[Records for the task — start]
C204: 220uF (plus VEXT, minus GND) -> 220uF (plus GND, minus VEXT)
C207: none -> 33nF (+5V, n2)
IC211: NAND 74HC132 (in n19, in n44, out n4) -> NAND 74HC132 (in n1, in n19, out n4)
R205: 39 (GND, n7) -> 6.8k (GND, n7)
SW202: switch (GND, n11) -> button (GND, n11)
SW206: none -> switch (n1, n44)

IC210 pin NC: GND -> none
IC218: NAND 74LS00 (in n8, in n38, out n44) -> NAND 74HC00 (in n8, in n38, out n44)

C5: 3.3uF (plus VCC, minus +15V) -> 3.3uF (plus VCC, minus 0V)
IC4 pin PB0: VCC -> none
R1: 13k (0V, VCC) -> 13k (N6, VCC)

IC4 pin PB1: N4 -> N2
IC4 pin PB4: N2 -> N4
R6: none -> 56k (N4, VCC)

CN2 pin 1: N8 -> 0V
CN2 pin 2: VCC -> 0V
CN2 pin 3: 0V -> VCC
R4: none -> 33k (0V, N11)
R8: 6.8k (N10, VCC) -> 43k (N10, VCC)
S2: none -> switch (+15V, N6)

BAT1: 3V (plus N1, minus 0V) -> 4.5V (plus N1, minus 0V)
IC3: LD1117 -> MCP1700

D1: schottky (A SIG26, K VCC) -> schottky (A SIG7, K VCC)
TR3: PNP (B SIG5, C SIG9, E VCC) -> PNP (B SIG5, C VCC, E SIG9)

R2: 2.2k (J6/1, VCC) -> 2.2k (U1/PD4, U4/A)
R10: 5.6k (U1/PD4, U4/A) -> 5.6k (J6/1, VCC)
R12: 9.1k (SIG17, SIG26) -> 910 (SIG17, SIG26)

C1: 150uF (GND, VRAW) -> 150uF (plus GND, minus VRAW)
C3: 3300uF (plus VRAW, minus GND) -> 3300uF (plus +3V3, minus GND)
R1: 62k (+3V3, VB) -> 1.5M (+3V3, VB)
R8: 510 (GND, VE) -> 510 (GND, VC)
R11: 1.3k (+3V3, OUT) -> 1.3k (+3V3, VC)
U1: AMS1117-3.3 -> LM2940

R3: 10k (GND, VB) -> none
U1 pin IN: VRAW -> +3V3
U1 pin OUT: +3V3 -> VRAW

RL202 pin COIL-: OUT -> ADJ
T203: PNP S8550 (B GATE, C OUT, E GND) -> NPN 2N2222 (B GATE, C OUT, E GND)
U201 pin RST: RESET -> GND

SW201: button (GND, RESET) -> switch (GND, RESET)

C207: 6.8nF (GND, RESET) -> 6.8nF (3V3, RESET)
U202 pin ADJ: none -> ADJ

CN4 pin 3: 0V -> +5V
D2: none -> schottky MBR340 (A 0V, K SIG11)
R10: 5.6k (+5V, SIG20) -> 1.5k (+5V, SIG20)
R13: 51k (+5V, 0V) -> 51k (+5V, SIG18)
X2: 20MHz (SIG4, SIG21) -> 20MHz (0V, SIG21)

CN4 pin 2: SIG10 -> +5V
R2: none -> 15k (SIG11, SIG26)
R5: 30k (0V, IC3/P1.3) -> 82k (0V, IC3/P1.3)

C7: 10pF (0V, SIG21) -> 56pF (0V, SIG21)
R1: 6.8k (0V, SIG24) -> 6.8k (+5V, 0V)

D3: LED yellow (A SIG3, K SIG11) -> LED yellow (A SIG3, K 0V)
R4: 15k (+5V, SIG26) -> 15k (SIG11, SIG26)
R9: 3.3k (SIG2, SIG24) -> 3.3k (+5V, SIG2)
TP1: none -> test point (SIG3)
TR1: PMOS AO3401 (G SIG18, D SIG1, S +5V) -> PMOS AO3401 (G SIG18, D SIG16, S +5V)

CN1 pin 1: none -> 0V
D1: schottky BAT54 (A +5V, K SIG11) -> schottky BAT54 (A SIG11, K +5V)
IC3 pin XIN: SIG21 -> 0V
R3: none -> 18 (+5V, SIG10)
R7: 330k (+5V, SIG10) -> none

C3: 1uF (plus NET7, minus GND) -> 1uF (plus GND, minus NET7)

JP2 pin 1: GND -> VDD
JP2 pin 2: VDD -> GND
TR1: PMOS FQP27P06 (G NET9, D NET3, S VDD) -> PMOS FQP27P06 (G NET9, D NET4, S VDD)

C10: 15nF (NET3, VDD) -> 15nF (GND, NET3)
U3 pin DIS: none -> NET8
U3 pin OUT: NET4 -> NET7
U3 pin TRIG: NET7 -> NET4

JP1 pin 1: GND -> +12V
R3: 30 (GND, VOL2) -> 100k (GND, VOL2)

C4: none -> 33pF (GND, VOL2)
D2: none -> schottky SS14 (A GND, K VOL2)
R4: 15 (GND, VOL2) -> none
[Records for the task — finish]
▶ **What the task requires**
Starting from the first line of the records above, retype each line exactly up to and including the one that contains "R1: 6.8k (0V, SIG24) -> 6.8k (+5V, 0V)", and nothing more.

▶ **Exercise result**
C204: 220uF (plus VEXT, minus GND) -> 220uF (plus GND, minus VEXT)
C207: none -> 33nF (+5V, n2)
IC211: NAND 74HC132 (in n19, in n44, out n4) -> NAND 74HC132 (in n1, in n19, out n4)
R205: 39 (GND, n7) -> 6.8k (GND, n7)
SW202: switch (GND, n11) -> button (GND, n11)
SW206: none -> switch (n1, n44)

IC210 pin NC: GND -> none
IC218: NAND 74LS00 (in n8, in n38, out n44) -> NAND 74HC00 (in n8, in n38, out n44)

C5: 3.3uF (plus VCC, minus +15V) -> 3.3uF (plus VCC, minus 0V)
IC4 pin PB0: VCC -> none
R1: 13k (0V, VCC) -> 13k (N6, VCC)

IC4 pin PB1: N4 -> N2
IC4 pin PB4: N2 -> N4
R6: none -> 56k (N4, VCC)

CN2 pin 1: N8 -> 0V
CN2 pin 2: VCC -> 0V
CN2 pin 3: 0V -> VCC
R4: none -> 33k (0V, N11)
R8: 6.8k (N10, VCC) -> 43k (N10, VCC)
S2: none -> switch (+15V, N6)

BAT1: 3V (plus N1, minus 0V) -> 4.5V (plus N1, minus 0V)
IC3: LD1117 -> MCP1700

D1: schottky (A SIG26, K VCC) -> schottky (A SIG7, K VCC)
TR3: PNP (B SIG5, C SIG9, E VCC) -> PNP (B SIG5, C VCC, E SIG9)

R2: 2.2k (J6/1, VCC) -> 2.2k (U1/PD4, U4/A)
R10: 5.6k (U1/PD4, U4/A) -> 5.6k (J6/1, VCC)
R12: 9.1k (SIG17, SIG26) -> 910 (SIG17, SIG26)

C1: 150uF (GND, VRAW) -> 150uF (plus GND, minus VRAW)
C3: 3300uF (plus VRAW, minus GND) -> 3300uF (plus +3V3, minus GND)
R1: 62k (+3V3, VB) -> 1.5M (+3V3, VB)
R8: 510 (GND, VE) -> 510 (GND, VC)
R11: 1.3k (+3V3, OUT) -> 1.3k (+3V3, VC)
U1: AMS1117-3.3 -> LM2940

R3: 10k (GND, VB) -> none
U1 pin IN: VRAW -> +3V3
U1 pin OUT: +3V3 -> VRAW

RL202 pin COIL-: OUT -> ADJ
T203: PNP S8550 (B GATE, C OUT, E GND) -> NPN 2N2222 (B GATE, C OUT, E GND)
U201 pin RST: RESET -> GND

SW201: button (GND, RESET) -> switch (GND, RESET)

C207: 6.8nF (GND, RESET) -> 6.8nF (3V3, RESET)
U202 pin ADJ: none -> ADJ

CN4 pin 3: 0V -> +5V
D2: none -> schottky MBR340 (A 0V, K SIG11)
R10: 5.6k (+5V, SIG20) -> 1.5k (+5V, SIG20)
R13: 51k (+5V, 0V) -> 51k (+5V, SIG18)
X2: 20MHz (SIG4, SIG21) -> 20MHz (0V, SIG21)

CN4 pin 2: SIG10 -> +5V
R2: none -> 15k (SIG11, SIG26)
R5: 30k (0V, IC3/P1.3) -> 82k (0V, IC3/P1.3)

C7: 10pF (0V, SIG21) -> 56pF (0V, SIG21)
R1: 6.8k (0V, SIG24) -> 6.8k (+5V, 0V)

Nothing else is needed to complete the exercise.